Information shown »
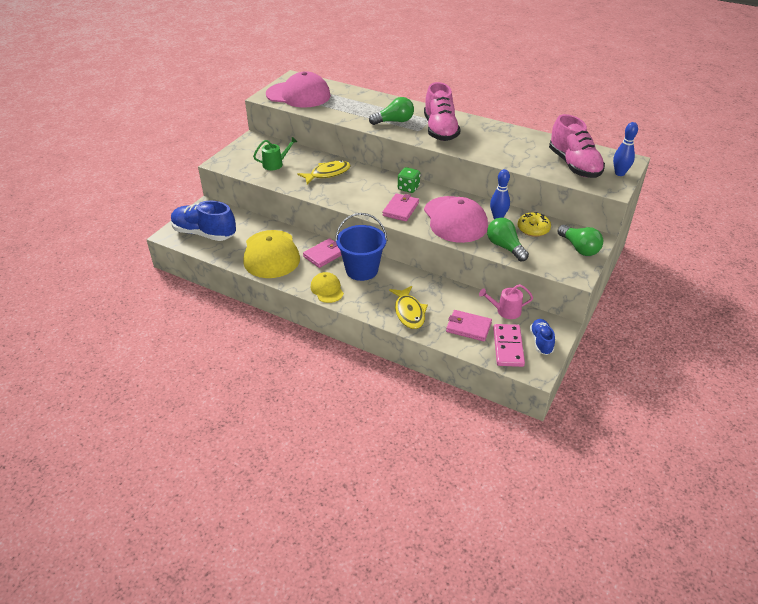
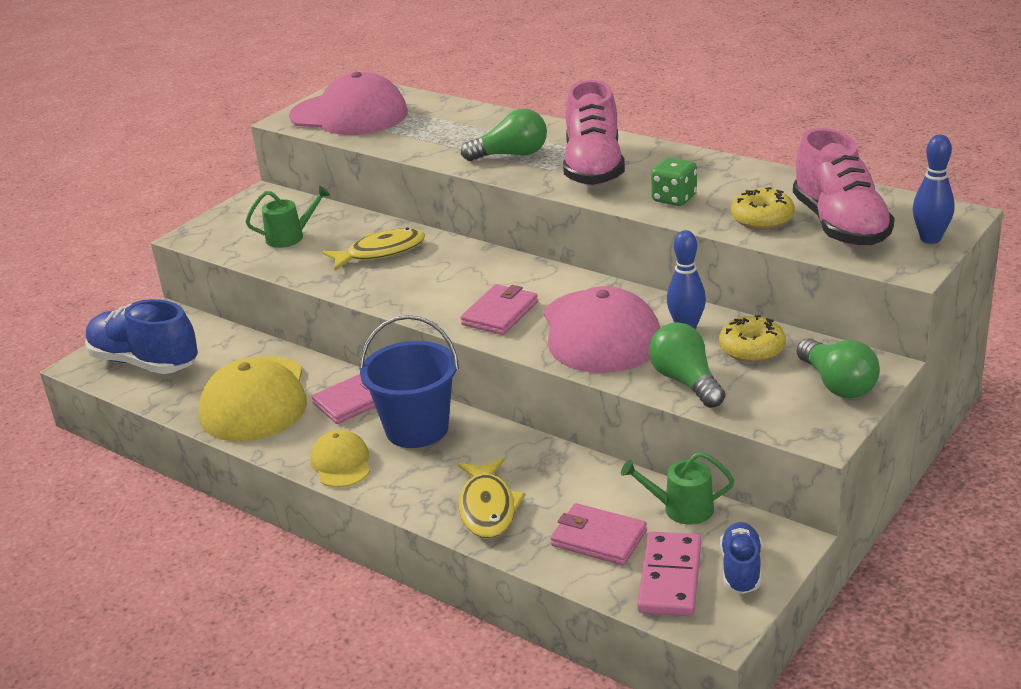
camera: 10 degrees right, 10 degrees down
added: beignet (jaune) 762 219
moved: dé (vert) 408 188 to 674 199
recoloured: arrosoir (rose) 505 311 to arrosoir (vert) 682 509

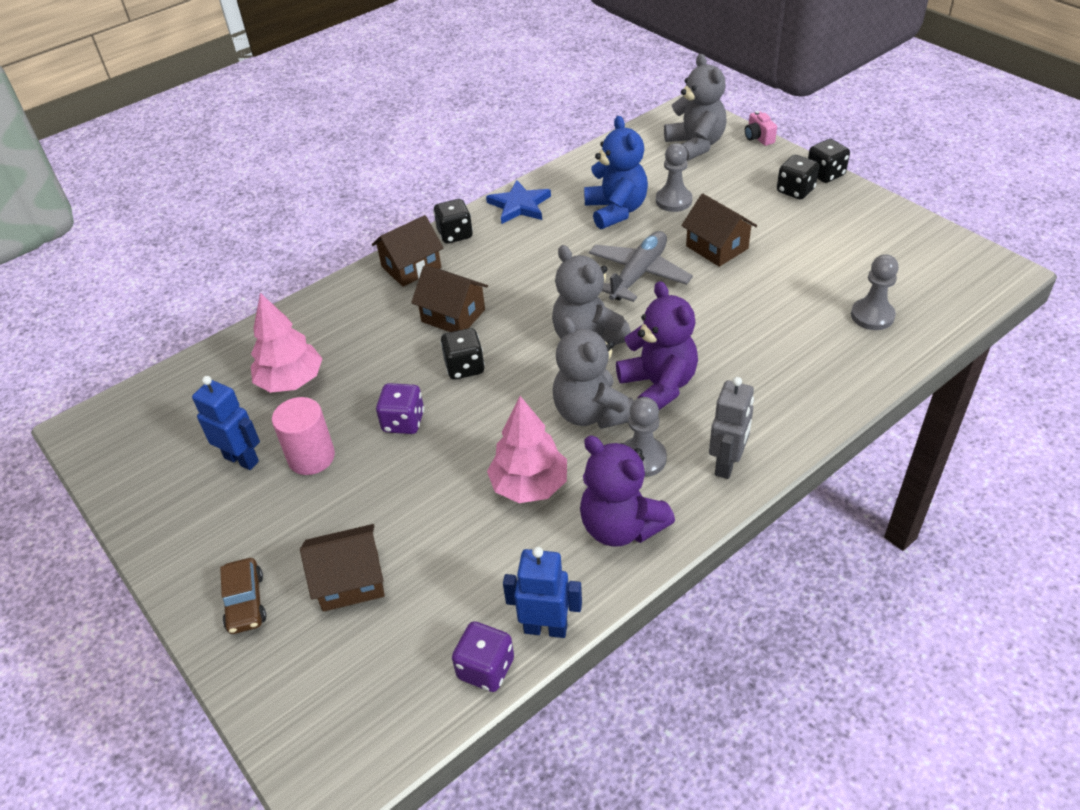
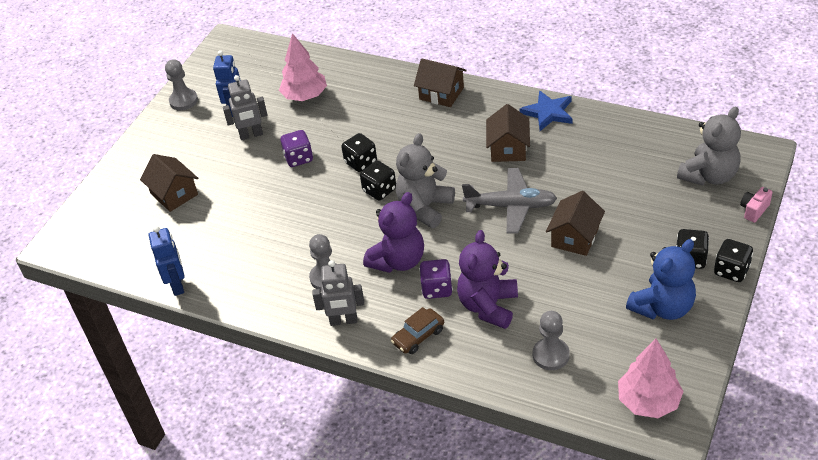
camera: 65 degrees right, 0 degrees up
removed: ours en peluche (gris) 591 413
moved: voiture (marron) 245 602 to 418 336; maison (marron) 453 315 to 508 148; dé (noir) 455 234 to 379 190; dé (violet) 486 668 to 437 289; arbre (rose) 529 485 to 648 401; ours en peluche (violet) 621 526 to 488 306; ours en peluche (bleu) 616 211 to 662 307; pion (gris) 673 201 to 183 101
replaced: cylindre (rose) 311 457 to robot (gris) 251 135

Problem requirements » Retype only this portion of the data above: the line containing "added: beignet (jaune) 762 219", the line containing "moved: dé (vert) 408 188 to 674 199", and all lines between them, exactly.

Result »
added: beignet (jaune) 762 219
moved: dé (vert) 408 188 to 674 199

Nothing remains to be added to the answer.